Assigned task – The records sit below this line. Repeat all of them exactly.

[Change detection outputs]
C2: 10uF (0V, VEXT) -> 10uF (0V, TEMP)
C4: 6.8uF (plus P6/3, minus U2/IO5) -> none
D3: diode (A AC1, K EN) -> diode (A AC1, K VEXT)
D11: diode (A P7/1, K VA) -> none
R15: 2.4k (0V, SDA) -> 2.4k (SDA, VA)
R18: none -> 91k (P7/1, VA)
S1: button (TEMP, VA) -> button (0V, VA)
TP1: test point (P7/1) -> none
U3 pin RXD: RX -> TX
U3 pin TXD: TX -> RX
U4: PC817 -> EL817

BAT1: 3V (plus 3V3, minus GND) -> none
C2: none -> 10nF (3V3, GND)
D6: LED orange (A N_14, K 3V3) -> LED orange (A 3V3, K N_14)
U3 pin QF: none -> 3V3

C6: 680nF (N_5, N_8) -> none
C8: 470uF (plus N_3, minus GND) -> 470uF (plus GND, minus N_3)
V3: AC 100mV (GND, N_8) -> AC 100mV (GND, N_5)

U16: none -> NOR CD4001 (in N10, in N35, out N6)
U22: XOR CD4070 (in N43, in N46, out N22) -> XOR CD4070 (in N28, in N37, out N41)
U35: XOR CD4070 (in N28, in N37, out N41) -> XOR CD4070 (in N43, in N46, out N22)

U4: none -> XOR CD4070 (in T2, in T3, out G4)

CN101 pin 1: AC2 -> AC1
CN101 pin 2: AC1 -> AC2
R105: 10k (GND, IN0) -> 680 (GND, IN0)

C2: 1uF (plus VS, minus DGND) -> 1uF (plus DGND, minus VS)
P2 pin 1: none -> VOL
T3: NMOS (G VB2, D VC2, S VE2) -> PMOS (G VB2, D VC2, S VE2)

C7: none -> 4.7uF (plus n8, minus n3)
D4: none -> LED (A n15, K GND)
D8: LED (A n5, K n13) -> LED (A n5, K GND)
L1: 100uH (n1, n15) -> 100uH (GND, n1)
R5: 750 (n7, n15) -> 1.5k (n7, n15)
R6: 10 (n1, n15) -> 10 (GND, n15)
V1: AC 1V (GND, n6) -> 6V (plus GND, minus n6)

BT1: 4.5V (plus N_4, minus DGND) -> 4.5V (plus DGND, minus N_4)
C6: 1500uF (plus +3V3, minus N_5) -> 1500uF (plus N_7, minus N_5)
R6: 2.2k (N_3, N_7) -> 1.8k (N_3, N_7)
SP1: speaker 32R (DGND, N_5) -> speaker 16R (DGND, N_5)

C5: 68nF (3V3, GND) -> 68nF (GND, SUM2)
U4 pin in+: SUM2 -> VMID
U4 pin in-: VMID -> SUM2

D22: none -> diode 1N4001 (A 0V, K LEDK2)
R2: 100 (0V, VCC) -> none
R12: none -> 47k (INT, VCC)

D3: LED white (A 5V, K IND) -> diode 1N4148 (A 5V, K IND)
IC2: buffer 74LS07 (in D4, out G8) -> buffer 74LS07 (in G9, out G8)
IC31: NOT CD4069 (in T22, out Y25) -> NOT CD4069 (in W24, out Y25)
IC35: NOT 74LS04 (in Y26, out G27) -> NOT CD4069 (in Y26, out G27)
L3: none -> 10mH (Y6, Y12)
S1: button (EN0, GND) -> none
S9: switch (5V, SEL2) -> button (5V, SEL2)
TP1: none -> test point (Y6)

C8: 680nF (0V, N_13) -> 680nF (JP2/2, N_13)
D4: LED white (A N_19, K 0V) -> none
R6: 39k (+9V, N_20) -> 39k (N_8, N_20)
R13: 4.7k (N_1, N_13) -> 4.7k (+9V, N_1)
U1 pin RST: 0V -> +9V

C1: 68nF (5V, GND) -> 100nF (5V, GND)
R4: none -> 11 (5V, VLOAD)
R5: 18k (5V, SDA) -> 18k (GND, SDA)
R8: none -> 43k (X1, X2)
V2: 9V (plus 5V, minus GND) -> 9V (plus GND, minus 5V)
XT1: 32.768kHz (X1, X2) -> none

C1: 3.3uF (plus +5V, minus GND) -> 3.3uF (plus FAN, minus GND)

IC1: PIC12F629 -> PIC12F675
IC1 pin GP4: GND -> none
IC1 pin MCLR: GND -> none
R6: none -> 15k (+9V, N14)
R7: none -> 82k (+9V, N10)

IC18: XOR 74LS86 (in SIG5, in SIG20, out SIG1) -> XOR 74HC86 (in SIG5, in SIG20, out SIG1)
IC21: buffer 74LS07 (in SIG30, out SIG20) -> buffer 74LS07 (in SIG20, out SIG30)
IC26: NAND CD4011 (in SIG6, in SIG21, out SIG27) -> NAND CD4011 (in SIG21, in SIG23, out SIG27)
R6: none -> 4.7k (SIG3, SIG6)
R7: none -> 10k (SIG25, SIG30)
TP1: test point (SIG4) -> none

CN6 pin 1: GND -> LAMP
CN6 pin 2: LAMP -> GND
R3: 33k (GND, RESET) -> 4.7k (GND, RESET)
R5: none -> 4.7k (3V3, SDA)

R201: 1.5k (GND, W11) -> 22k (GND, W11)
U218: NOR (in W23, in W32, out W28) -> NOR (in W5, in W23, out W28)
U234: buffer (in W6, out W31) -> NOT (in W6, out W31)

Result of this exercise –
C2: 10uF (0V, VEXT) -> 10uF (0V, TEMP)
C4: 6.8uF (plus P6/3, minus U2/IO5) -> none
D3: diode (A AC1, K EN) -> diode (A AC1, K VEXT)
D11: diode (A P7/1, K VA) -> none
R15: 2.4k (0V, SDA) -> 2.4k (SDA, VA)
R18: none -> 91k (P7/1, VA)
S1: button (TEMP, VA) -> button (0V, VA)
TP1: test point (P7/1) -> none
U3 pin RXD: RX -> TX
U3 pin TXD: TX -> RX
U4: PC817 -> EL817

BAT1: 3V (plus 3V3, minus GND) -> none
C2: none -> 10nF (3V3, GND)
D6: LED orange (A N_14, K 3V3) -> LED orange (A 3V3, K N_14)
U3 pin QF: none -> 3V3

C6: 680nF (N_5, N_8) -> none
C8: 470uF (plus N_3, minus GND) -> 470uF (plus GND, minus N_3)
V3: AC 100mV (GND, N_8) -> AC 100mV (GND, N_5)

U16: none -> NOR CD4001 (in N10, in N35, out N6)
U22: XOR CD4070 (in N43, in N46, out N22) -> XOR CD4070 (in N28, in N37, out N41)
U35: XOR CD4070 (in N28, in N37, out N41) -> XOR CD4070 (in N43, in N46, out N22)

U4: none -> XOR CD4070 (in T2, in T3, out G4)

CN101 pin 1: AC2 -> AC1
CN101 pin 2: AC1 -> AC2
R105: 10k (GND, IN0) -> 680 (GND, IN0)

C2: 1uF (plus VS, minus DGND) -> 1uF (plus DGND, minus VS)
P2 pin 1: none -> VOL
T3: NMOS (G VB2, D VC2, S VE2) -> PMOS (G VB2, D VC2, S VE2)

C7: none -> 4.7uF (plus n8, minus n3)
D4: none -> LED (A n15, K GND)
D8: LED (A n5, K n13) -> LED (A n5, K GND)
L1: 100uH (n1, n15) -> 100uH (GND, n1)
R5: 750 (n7, n15) -> 1.5k (n7, n15)
R6: 10 (n1, n15) -> 10 (GND, n15)
V1: AC 1V (GND, n6) -> 6V (plus GND, minus n6)

BT1: 4.5V (plus N_4, minus DGND) -> 4.5V (plus DGND, minus N_4)
C6: 1500uF (plus +3V3, minus N_5) -> 1500uF (plus N_7, minus N_5)
R6: 2.2k (N_3, N_7) -> 1.8k (N_3, N_7)
SP1: speaker 32R (DGND, N_5) -> speaker 16R (DGND, N_5)

C5: 68nF (3V3, GND) -> 68nF (GND, SUM2)
U4 pin in+: SUM2 -> VMID
U4 pin in-: VMID -> SUM2

D22: none -> diode 1N4001 (A 0V, K LEDK2)
R2: 100 (0V, VCC) -> none
R12: none -> 47k (INT, VCC)

D3: LED white (A 5V, K IND) -> diode 1N4148 (A 5V, K IND)
IC2: buffer 74LS07 (in D4, out G8) -> buffer 74LS07 (in G9, out G8)
IC31: NOT CD4069 (in T22, out Y25) -> NOT CD4069 (in W24, out Y25)
IC35: NOT 74LS04 (in Y26, out G27) -> NOT CD4069 (in Y26, out G27)
L3: none -> 10mH (Y6, Y12)
S1: button (EN0, GND) -> none
S9: switch (5V, SEL2) -> button (5V, SEL2)
TP1: none -> test point (Y6)

C8: 680nF (0V, N_13) -> 680nF (JP2/2, N_13)
D4: LED white (A N_19, K 0V) -> none
R6: 39k (+9V, N_20) -> 39k (N_8, N_20)
R13: 4.7k (N_1, N_13) -> 4.7k (+9V, N_1)
U1 pin RST: 0V -> +9V

C1: 68nF (5V, GND) -> 100nF (5V, GND)
R4: none -> 11 (5V, VLOAD)
R5: 18k (5V, SDA) -> 18k (GND, SDA)
R8: none -> 43k (X1, X2)
V2: 9V (plus 5V, minus GND) -> 9V (plus GND, minus 5V)
XT1: 32.768kHz (X1, X2) -> none

C1: 3.3uF (plus +5V, minus GND) -> 3.3uF (plus FAN, minus GND)

IC1: PIC12F629 -> PIC12F675
IC1 pin GP4: GND -> none
IC1 pin MCLR: GND -> none
R6: none -> 15k (+9V, N14)
R7: none -> 82k (+9V, N10)

IC18: XOR 74LS86 (in SIG5, in SIG20, out SIG1) -> XOR 74HC86 (in SIG5, in SIG20, out SIG1)
IC21: buffer 74LS07 (in SIG30, out SIG20) -> buffer 74LS07 (in SIG20, out SIG30)
IC26: NAND CD4011 (in SIG6, in SIG21, out SIG27) -> NAND CD4011 (in SIG21, in SIG23, out SIG27)
R6: none -> 4.7k (SIG3, SIG6)
R7: none -> 10k (SIG25, SIG30)
TP1: test point (SIG4) -> none

CN6 pin 1: GND -> LAMP
CN6 pin 2: LAMP -> GND
R3: 33k (GND, RESET) -> 4.7k (GND, RESET)
R5: none -> 4.7k (3V3, SDA)

R201: 1.5k (GND, W11) -> 22k (GND, W11)
U218: NOR (in W23, in W32, out W28) -> NOR (in W5, in W23, out W28)
U234: buffer (in W6, out W31) -> NOT (in W6, out W31)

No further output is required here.